> _AIM OF THE EXERCISE_
Copy the entries out again in full.

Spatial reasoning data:

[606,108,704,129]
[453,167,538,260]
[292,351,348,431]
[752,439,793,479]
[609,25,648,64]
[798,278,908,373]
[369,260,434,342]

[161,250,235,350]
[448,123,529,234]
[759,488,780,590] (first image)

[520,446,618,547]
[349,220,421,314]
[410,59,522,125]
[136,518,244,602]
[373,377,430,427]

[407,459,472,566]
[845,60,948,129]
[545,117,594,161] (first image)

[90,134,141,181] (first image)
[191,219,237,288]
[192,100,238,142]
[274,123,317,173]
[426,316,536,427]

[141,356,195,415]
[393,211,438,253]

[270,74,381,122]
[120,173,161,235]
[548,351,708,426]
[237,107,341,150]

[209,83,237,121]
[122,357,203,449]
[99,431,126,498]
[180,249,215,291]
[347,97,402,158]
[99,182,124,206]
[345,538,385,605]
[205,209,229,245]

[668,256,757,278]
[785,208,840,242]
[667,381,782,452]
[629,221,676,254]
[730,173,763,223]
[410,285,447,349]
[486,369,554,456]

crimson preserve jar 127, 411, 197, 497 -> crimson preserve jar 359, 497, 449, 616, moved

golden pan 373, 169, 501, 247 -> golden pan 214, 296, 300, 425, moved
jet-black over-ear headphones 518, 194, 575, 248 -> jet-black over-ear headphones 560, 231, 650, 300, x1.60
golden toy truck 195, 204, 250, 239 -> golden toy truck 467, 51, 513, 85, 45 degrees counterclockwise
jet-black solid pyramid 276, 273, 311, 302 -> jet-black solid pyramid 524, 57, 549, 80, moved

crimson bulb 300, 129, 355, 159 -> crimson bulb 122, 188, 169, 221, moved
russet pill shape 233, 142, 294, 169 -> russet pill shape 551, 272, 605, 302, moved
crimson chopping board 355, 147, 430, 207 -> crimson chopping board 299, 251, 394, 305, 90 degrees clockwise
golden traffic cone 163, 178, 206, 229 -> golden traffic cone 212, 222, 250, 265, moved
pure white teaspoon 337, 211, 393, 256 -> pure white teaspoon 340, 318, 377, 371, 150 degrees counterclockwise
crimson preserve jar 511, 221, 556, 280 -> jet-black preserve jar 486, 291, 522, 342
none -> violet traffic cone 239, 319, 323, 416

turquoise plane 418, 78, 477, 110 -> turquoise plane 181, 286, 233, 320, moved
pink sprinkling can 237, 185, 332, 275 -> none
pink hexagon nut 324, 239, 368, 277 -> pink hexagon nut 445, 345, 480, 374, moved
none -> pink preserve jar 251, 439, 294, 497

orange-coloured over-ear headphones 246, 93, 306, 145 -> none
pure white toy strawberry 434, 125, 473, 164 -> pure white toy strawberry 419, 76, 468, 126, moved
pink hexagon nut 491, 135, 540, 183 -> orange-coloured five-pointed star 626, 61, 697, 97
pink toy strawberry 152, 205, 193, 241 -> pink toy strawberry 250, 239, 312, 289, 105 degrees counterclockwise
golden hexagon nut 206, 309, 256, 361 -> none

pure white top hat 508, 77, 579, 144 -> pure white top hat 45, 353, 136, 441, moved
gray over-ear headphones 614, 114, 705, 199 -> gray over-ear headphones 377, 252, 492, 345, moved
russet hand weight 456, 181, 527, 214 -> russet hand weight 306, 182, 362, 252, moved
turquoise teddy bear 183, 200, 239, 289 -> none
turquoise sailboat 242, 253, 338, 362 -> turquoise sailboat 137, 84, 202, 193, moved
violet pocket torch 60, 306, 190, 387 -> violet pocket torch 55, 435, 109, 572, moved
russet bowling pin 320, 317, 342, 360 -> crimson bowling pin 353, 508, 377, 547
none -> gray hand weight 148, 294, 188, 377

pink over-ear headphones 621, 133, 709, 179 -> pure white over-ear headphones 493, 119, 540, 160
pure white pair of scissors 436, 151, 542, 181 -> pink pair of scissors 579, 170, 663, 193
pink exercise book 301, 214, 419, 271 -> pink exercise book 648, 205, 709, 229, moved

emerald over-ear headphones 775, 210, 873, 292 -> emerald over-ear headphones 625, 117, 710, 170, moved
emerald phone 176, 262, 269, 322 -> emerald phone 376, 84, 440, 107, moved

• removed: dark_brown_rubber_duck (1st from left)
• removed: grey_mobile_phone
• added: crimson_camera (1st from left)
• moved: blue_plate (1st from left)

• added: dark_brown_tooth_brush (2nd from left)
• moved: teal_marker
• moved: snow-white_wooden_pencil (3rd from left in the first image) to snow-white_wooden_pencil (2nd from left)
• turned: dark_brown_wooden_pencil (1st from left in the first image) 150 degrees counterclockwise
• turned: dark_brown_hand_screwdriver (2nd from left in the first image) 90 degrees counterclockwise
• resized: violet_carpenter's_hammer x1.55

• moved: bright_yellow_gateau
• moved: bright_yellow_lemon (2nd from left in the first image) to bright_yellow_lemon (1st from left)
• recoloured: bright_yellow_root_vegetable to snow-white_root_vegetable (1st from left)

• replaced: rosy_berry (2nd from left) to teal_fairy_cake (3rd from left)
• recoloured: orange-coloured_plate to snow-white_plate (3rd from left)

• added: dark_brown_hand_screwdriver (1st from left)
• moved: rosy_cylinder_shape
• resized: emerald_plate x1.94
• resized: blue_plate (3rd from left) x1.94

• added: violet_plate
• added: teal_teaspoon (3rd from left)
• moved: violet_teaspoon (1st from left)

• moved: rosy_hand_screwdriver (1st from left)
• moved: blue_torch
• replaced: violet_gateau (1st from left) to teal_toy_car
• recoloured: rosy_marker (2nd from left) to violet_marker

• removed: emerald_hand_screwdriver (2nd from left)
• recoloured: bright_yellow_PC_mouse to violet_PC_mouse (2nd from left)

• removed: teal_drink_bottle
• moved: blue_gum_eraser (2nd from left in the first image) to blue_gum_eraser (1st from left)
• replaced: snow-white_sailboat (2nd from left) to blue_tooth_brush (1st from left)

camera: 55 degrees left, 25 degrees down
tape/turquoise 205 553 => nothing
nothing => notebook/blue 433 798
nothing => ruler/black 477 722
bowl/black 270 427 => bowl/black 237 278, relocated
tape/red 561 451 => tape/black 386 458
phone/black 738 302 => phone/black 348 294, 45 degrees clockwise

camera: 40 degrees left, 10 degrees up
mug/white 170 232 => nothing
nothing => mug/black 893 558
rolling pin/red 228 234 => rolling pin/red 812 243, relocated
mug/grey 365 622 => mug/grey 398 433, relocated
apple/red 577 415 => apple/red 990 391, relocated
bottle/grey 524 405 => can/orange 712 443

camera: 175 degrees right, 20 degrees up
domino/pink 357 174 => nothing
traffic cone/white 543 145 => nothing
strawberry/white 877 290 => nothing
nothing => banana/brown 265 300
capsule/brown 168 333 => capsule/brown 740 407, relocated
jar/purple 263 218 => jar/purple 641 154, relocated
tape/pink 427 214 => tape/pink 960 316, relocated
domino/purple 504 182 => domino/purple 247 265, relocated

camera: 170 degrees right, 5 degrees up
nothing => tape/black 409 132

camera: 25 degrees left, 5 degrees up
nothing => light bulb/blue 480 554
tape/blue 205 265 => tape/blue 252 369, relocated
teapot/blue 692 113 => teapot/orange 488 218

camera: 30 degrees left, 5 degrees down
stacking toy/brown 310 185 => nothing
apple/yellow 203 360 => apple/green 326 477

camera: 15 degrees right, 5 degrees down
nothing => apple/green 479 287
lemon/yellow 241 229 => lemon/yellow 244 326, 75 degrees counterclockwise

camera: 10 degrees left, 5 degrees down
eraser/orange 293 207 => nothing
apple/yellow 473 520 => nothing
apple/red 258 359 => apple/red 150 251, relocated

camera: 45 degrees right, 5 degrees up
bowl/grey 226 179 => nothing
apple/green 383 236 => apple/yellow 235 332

> _RESULT FOR THIS TASK_
[606,108,704,129]
[453,167,538,260]
[292,351,348,431]
[752,439,793,479]
[609,25,648,64]
[798,278,908,373]
[369,260,434,342]

[161,250,235,350]
[448,123,529,234]
[759,488,780,590] (first image)

[520,446,618,547]
[349,220,421,314]
[410,59,522,125]
[136,518,244,602]
[373,377,430,427]

[407,459,472,566]
[845,60,948,129]
[545,117,594,161] (first image)

[90,134,141,181] (first image)
[191,219,237,288]
[192,100,238,142]
[274,123,317,173]
[426,316,536,427]

[141,356,195,415]
[393,211,438,253]

[270,74,381,122]
[120,173,161,235]
[548,351,708,426]
[237,107,341,150]

[209,83,237,121]
[122,357,203,449]
[99,431,126,498]
[180,249,215,291]
[347,97,402,158]
[99,182,124,206]
[345,538,385,605]
[205,209,229,245]

[668,256,757,278]
[785,208,840,242]
[667,381,782,452]
[629,221,676,254]
[730,173,763,223]
[410,285,447,349]
[486,369,554,456]

crimson preserve jar 127, 411, 197, 497 -> crimson preserve jar 359, 497, 449, 616, moved

golden pan 373, 169, 501, 247 -> golden pan 214, 296, 300, 425, moved
jet-black over-ear headphones 518, 194, 575, 248 -> jet-black over-ear headphones 560, 231, 650, 300, x1.60
golden toy truck 195, 204, 250, 239 -> golden toy truck 467, 51, 513, 85, 45 degrees counterclockwise
jet-black solid pyramid 276, 273, 311, 302 -> jet-black solid pyramid 524, 57, 549, 80, moved

crimson bulb 300, 129, 355, 159 -> crimson bulb 122, 188, 169, 221, moved
russet pill shape 233, 142, 294, 169 -> russet pill shape 551, 272, 605, 302, moved
crimson chopping board 355, 147, 430, 207 -> crimson chopping board 299, 251, 394, 305, 90 degrees clockwise
golden traffic cone 163, 178, 206, 229 -> golden traffic cone 212, 222, 250, 265, moved
pure white teaspoon 337, 211, 393, 256 -> pure white teaspoon 340, 318, 377, 371, 150 degrees counterclockwise
crimson preserve jar 511, 221, 556, 280 -> jet-black preserve jar 486, 291, 522, 342
none -> violet traffic cone 239, 319, 323, 416

turquoise plane 418, 78, 477, 110 -> turquoise plane 181, 286, 233, 320, moved
pink sprinkling can 237, 185, 332, 275 -> none
pink hexagon nut 324, 239, 368, 277 -> pink hexagon nut 445, 345, 480, 374, moved
none -> pink preserve jar 251, 439, 294, 497

orange-coloured over-ear headphones 246, 93, 306, 145 -> none
pure white toy strawberry 434, 125, 473, 164 -> pure white toy strawberry 419, 76, 468, 126, moved
pink hexagon nut 491, 135, 540, 183 -> orange-coloured five-pointed star 626, 61, 697, 97
pink toy strawberry 152, 205, 193, 241 -> pink toy strawberry 250, 239, 312, 289, 105 degrees counterclockwise
golden hexagon nut 206, 309, 256, 361 -> none

pure white top hat 508, 77, 579, 144 -> pure white top hat 45, 353, 136, 441, moved
gray over-ear headphones 614, 114, 705, 199 -> gray over-ear headphones 377, 252, 492, 345, moved
russet hand weight 456, 181, 527, 214 -> russet hand weight 306, 182, 362, 252, moved
turquoise teddy bear 183, 200, 239, 289 -> none
turquoise sailboat 242, 253, 338, 362 -> turquoise sailboat 137, 84, 202, 193, moved
violet pocket torch 60, 306, 190, 387 -> violet pocket torch 55, 435, 109, 572, moved
russet bowling pin 320, 317, 342, 360 -> crimson bowling pin 353, 508, 377, 547
none -> gray hand weight 148, 294, 188, 377

pink over-ear headphones 621, 133, 709, 179 -> pure white over-ear headphones 493, 119, 540, 160
pure white pair of scissors 436, 151, 542, 181 -> pink pair of scissors 579, 170, 663, 193
pink exercise book 301, 214, 419, 271 -> pink exercise book 648, 205, 709, 229, moved

emerald over-ear headphones 775, 210, 873, 292 -> emerald over-ear headphones 625, 117, 710, 170, moved
emerald phone 176, 262, 269, 322 -> emerald phone 376, 84, 440, 107, moved

• removed: dark_brown_rubber_duck (1st from left)
• removed: grey_mobile_phone
• added: crimson_camera (1st from left)
• moved: blue_plate (1st from left)

• added: dark_brown_tooth_brush (2nd from left)
• moved: teal_marker
• moved: snow-white_wooden_pencil (3rd from left in the first image) to snow-white_wooden_pencil (2nd from left)
• turned: dark_brown_wooden_pencil (1st from left in the first image) 150 degrees counterclockwise
• turned: dark_brown_hand_screwdriver (2nd from left in the first image) 90 degrees counterclockwise
• resized: violet_carpenter's_hammer x1.55

• moved: bright_yellow_gateau
• moved: bright_yellow_lemon (2nd from left in the first image) to bright_yellow_lemon (1st from left)
• recoloured: bright_yellow_root_vegetable to snow-white_root_vegetable (1st from left)

• replaced: rosy_berry (2nd from left) to teal_fairy_cake (3rd from left)
• recoloured: orange-coloured_plate to snow-white_plate (3rd from left)

• added: dark_brown_hand_screwdriver (1st from left)
• moved: rosy_cylinder_shape
• resized: emerald_plate x1.94
• resized: blue_plate (3rd from left) x1.94

• added: violet_plate
• added: teal_teaspoon (3rd from left)
• moved: violet_teaspoon (1st from left)

• moved: rosy_hand_screwdriver (1st from left)
• moved: blue_torch
• replaced: violet_gateau (1st from left) to teal_toy_car
• recoloured: rosy_marker (2nd from left) to violet_marker

• removed: emerald_hand_screwdriver (2nd from left)
• recoloured: bright_yellow_PC_mouse to violet_PC_mouse (2nd from left)

• removed: teal_drink_bottle
• moved: blue_gum_eraser (2nd from left in the first image) to blue_gum_eraser (1st from left)
• replaced: snow-white_sailboat (2nd from left) to blue_tooth_brush (1st from left)

camera: 55 degrees left, 25 degrees down
tape/turquoise 205 553 => nothing
nothing => notebook/blue 433 798
nothing => ruler/black 477 722
bowl/black 270 427 => bowl/black 237 278, relocated
tape/red 561 451 => tape/black 386 458
phone/black 738 302 => phone/black 348 294, 45 degrees clockwise

camera: 40 degrees left, 10 degrees up
mug/white 170 232 => nothing
nothing => mug/black 893 558
rolling pin/red 228 234 => rolling pin/red 812 243, relocated
mug/grey 365 622 => mug/grey 398 433, relocated
apple/red 577 415 => apple/red 990 391, relocated
bottle/grey 524 405 => can/orange 712 443

camera: 175 degrees right, 20 degrees up
domino/pink 357 174 => nothing
traffic cone/white 543 145 => nothing
strawberry/white 877 290 => nothing
nothing => banana/brown 265 300
capsule/brown 168 333 => capsule/brown 740 407, relocated
jar/purple 263 218 => jar/purple 641 154, relocated
tape/pink 427 214 => tape/pink 960 316, relocated
domino/purple 504 182 => domino/purple 247 265, relocated

camera: 170 degrees right, 5 degrees up
nothing => tape/black 409 132

camera: 25 degrees left, 5 degrees up
nothing => light bulb/blue 480 554
tape/blue 205 265 => tape/blue 252 369, relocated
teapot/blue 692 113 => teapot/orange 488 218

camera: 30 degrees left, 5 degrees down
stacking toy/brown 310 185 => nothing
apple/yellow 203 360 => apple/green 326 477

camera: 15 degrees right, 5 degrees down
nothing => apple/green 479 287
lemon/yellow 241 229 => lemon/yellow 244 326, 75 degrees counterclockwise

camera: 10 degrees left, 5 degrees down
eraser/orange 293 207 => nothing
apple/yellow 473 520 => nothing
apple/red 258 359 => apple/red 150 251, relocated

camera: 45 degrees right, 5 degrees up
bowl/grey 226 179 => nothing
apple/green 383 236 => apple/yellow 235 332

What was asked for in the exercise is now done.